**INFORMATION GIVEN**:
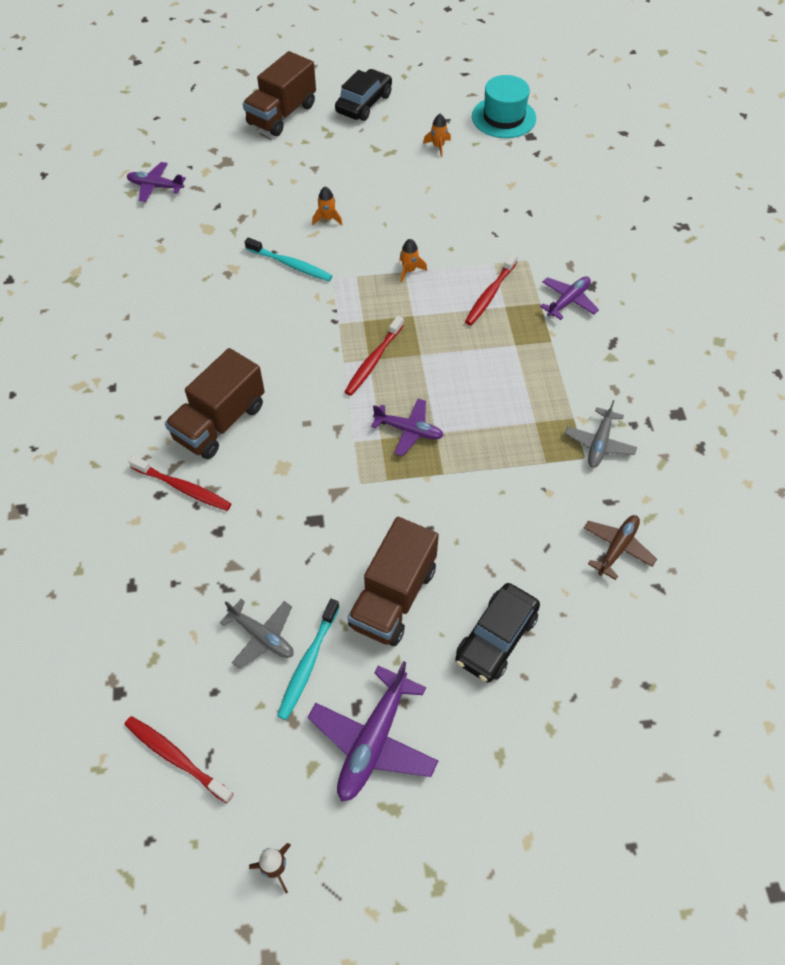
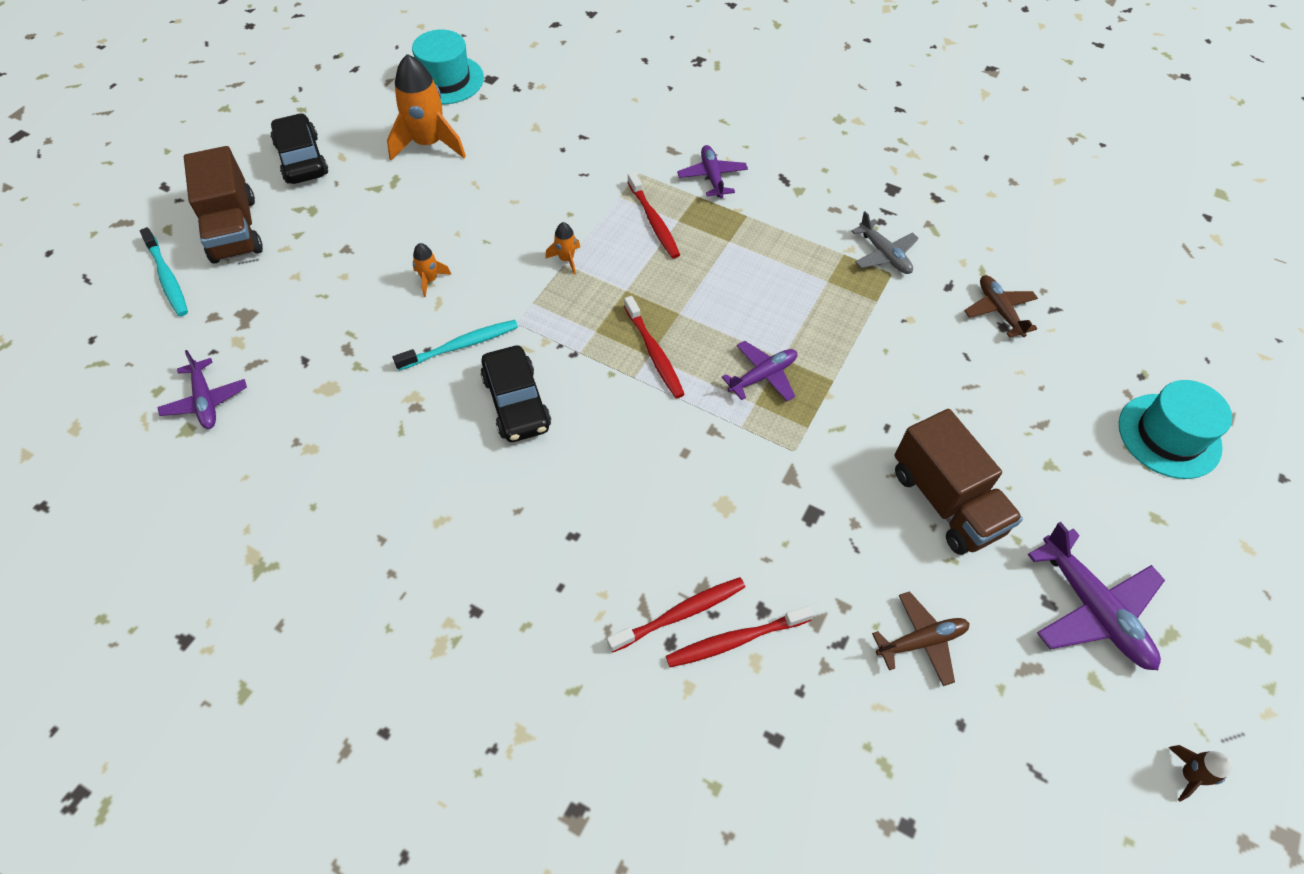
camera: 55 degrees left, 0 degrees up
(155, 187) = (206, 401): purple plane -> purple plane turned 75 degrees counterclockwise
(176, 758) = (1021, 806): red toothbrush -> red toothbrush (736, 640)
(220, 422) = (619, 529): brown truck -> none
(262, 636) = (921, 641): grey plane -> brown plane
(308, 663) = (976, 616): turquoise toothbrush -> turquoise toothbrush (167, 277)
(438, 146) = (429, 144): orange rocket -> orange rocket, size x2.16
(496, 638) = (1038, 449): black car -> black car (516, 402)
(597, 732) = (1169, 436): none -> turquoise hat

**PROBLEM**: Search the data above for the word "turquoise", then gather each line in which it appears.

**WRITTEN SOLUTION**:
(308, 663) = (976, 616): turquoise toothbrush -> turquoise toothbrush (167, 277)
(597, 732) = (1169, 436): none -> turquoise hat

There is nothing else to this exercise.